# TASK GOAL
The data below is to be output in full, unchanged.

[Records drawn from a dataset]

○ ○ ○ ○ ○

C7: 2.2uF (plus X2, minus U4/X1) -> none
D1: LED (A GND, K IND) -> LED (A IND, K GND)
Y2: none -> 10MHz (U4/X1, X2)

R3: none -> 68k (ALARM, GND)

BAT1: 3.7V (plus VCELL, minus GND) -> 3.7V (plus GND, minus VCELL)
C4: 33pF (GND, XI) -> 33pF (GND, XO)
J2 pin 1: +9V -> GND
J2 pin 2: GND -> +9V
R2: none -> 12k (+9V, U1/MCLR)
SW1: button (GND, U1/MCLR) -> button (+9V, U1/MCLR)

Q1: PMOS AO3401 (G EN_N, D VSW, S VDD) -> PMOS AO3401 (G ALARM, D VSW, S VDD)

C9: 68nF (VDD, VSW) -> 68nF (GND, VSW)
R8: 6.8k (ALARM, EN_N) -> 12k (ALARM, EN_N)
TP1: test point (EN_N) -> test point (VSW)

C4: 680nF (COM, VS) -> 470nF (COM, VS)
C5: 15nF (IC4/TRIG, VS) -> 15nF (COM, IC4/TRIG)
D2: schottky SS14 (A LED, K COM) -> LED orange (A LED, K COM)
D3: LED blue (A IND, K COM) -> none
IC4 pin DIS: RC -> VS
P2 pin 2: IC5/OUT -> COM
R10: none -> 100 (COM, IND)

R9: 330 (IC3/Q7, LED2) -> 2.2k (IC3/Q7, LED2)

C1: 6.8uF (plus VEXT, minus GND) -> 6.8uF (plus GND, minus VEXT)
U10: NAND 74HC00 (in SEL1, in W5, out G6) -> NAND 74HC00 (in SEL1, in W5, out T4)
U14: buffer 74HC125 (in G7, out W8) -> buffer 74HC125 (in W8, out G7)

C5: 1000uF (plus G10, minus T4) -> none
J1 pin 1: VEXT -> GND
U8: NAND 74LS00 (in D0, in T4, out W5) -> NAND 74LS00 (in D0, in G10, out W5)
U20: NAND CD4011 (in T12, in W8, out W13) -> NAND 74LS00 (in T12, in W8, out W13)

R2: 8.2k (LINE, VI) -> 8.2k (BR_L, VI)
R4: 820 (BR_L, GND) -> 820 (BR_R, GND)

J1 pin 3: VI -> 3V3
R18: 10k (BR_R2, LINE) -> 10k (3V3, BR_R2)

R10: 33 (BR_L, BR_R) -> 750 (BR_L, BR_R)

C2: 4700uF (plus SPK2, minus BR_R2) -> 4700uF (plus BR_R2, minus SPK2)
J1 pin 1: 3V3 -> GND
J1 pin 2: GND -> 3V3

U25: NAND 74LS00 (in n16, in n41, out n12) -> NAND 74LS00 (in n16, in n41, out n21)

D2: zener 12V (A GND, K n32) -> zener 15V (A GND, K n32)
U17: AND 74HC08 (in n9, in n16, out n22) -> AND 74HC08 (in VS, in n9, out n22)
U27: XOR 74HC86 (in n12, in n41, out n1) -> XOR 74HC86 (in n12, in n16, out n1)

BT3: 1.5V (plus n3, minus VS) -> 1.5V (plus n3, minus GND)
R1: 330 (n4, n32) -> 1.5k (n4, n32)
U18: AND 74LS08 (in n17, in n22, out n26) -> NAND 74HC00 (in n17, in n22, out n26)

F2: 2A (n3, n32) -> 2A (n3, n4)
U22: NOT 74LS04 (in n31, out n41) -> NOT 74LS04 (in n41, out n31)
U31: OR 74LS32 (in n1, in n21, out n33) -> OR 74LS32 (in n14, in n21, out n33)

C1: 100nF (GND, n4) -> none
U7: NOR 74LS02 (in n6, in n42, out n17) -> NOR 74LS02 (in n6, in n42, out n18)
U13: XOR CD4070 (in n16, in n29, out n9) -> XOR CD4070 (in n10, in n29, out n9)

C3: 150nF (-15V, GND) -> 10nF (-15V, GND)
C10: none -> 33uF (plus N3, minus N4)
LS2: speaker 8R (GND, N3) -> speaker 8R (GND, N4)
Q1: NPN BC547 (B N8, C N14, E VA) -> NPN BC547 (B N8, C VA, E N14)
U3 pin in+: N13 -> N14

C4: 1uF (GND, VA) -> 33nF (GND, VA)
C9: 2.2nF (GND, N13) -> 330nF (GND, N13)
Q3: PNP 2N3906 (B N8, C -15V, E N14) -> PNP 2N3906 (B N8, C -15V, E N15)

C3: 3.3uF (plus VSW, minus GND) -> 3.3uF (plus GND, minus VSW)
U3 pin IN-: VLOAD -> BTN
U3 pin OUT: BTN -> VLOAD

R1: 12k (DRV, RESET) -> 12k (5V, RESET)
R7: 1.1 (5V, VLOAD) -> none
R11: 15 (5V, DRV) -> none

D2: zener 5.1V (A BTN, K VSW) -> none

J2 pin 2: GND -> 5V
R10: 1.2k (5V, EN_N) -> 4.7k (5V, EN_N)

○ ○ ○ ○ ○

# OUTPUT OF THE TASK
C7: 2.2uF (plus X2, minus U4/X1) -> none
D1: LED (A GND, K IND) -> LED (A IND, K GND)
Y2: none -> 10MHz (U4/X1, X2)

R3: none -> 68k (ALARM, GND)

BAT1: 3.7V (plus VCELL, minus GND) -> 3.7V (plus GND, minus VCELL)
C4: 33pF (GND, XI) -> 33pF (GND, XO)
J2 pin 1: +9V -> GND
J2 pin 2: GND -> +9V
R2: none -> 12k (+9V, U1/MCLR)
SW1: button (GND, U1/MCLR) -> button (+9V, U1/MCLR)

Q1: PMOS AO3401 (G EN_N, D VSW, S VDD) -> PMOS AO3401 (G ALARM, D VSW, S VDD)

C9: 68nF (VDD, VSW) -> 68nF (GND, VSW)
R8: 6.8k (ALARM, EN_N) -> 12k (ALARM, EN_N)
TP1: test point (EN_N) -> test point (VSW)

C4: 680nF (COM, VS) -> 470nF (COM, VS)
C5: 15nF (IC4/TRIG, VS) -> 15nF (COM, IC4/TRIG)
D2: schottky SS14 (A LED, K COM) -> LED orange (A LED, K COM)
D3: LED blue (A IND, K COM) -> none
IC4 pin DIS: RC -> VS
P2 pin 2: IC5/OUT -> COM
R10: none -> 100 (COM, IND)

R9: 330 (IC3/Q7, LED2) -> 2.2k (IC3/Q7, LED2)

C1: 6.8uF (plus VEXT, minus GND) -> 6.8uF (plus GND, minus VEXT)
U10: NAND 74HC00 (in SEL1, in W5, out G6) -> NAND 74HC00 (in SEL1, in W5, out T4)
U14: buffer 74HC125 (in G7, out W8) -> buffer 74HC125 (in W8, out G7)

C5: 1000uF (plus G10, minus T4) -> none
J1 pin 1: VEXT -> GND
U8: NAND 74LS00 (in D0, in T4, out W5) -> NAND 74LS00 (in D0, in G10, out W5)
U20: NAND CD4011 (in T12, in W8, out W13) -> NAND 74LS00 (in T12, in W8, out W13)

R2: 8.2k (LINE, VI) -> 8.2k (BR_L, VI)
R4: 820 (BR_L, GND) -> 820 (BR_R, GND)

J1 pin 3: VI -> 3V3
R18: 10k (BR_R2, LINE) -> 10k (3V3, BR_R2)

R10: 33 (BR_L, BR_R) -> 750 (BR_L, BR_R)

C2: 4700uF (plus SPK2, minus BR_R2) -> 4700uF (plus BR_R2, minus SPK2)
J1 pin 1: 3V3 -> GND
J1 pin 2: GND -> 3V3

U25: NAND 74LS00 (in n16, in n41, out n12) -> NAND 74LS00 (in n16, in n41, out n21)

D2: zener 12V (A GND, K n32) -> zener 15V (A GND, K n32)
U17: AND 74HC08 (in n9, in n16, out n22) -> AND 74HC08 (in VS, in n9, out n22)
U27: XOR 74HC86 (in n12, in n41, out n1) -> XOR 74HC86 (in n12, in n16, out n1)

BT3: 1.5V (plus n3, minus VS) -> 1.5V (plus n3, minus GND)
R1: 330 (n4, n32) -> 1.5k (n4, n32)
U18: AND 74LS08 (in n17, in n22, out n26) -> NAND 74HC00 (in n17, in n22, out n26)

F2: 2A (n3, n32) -> 2A (n3, n4)
U22: NOT 74LS04 (in n31, out n41) -> NOT 74LS04 (in n41, out n31)
U31: OR 74LS32 (in n1, in n21, out n33) -> OR 74LS32 (in n14, in n21, out n33)

C1: 100nF (GND, n4) -> none
U7: NOR 74LS02 (in n6, in n42, out n17) -> NOR 74LS02 (in n6, in n42, out n18)
U13: XOR CD4070 (in n16, in n29, out n9) -> XOR CD4070 (in n10, in n29, out n9)

C3: 150nF (-15V, GND) -> 10nF (-15V, GND)
C10: none -> 33uF (plus N3, minus N4)
LS2: speaker 8R (GND, N3) -> speaker 8R (GND, N4)
Q1: NPN BC547 (B N8, C N14, E VA) -> NPN BC547 (B N8, C VA, E N14)
U3 pin in+: N13 -> N14

C4: 1uF (GND, VA) -> 33nF (GND, VA)
C9: 2.2nF (GND, N13) -> 330nF (GND, N13)
Q3: PNP 2N3906 (B N8, C -15V, E N14) -> PNP 2N3906 (B N8, C -15V, E N15)

C3: 3.3uF (plus VSW, minus GND) -> 3.3uF (plus GND, minus VSW)
U3 pin IN-: VLOAD -> BTN
U3 pin OUT: BTN -> VLOAD

R1: 12k (DRV, RESET) -> 12k (5V, RESET)
R7: 1.1 (5V, VLOAD) -> none
R11: 15 (5V, DRV) -> none

D2: zener 5.1V (A BTN, K VSW) -> none

J2 pin 2: GND -> 5V
R10: 1.2k (5V, EN_N) -> 4.7k (5V, EN_N)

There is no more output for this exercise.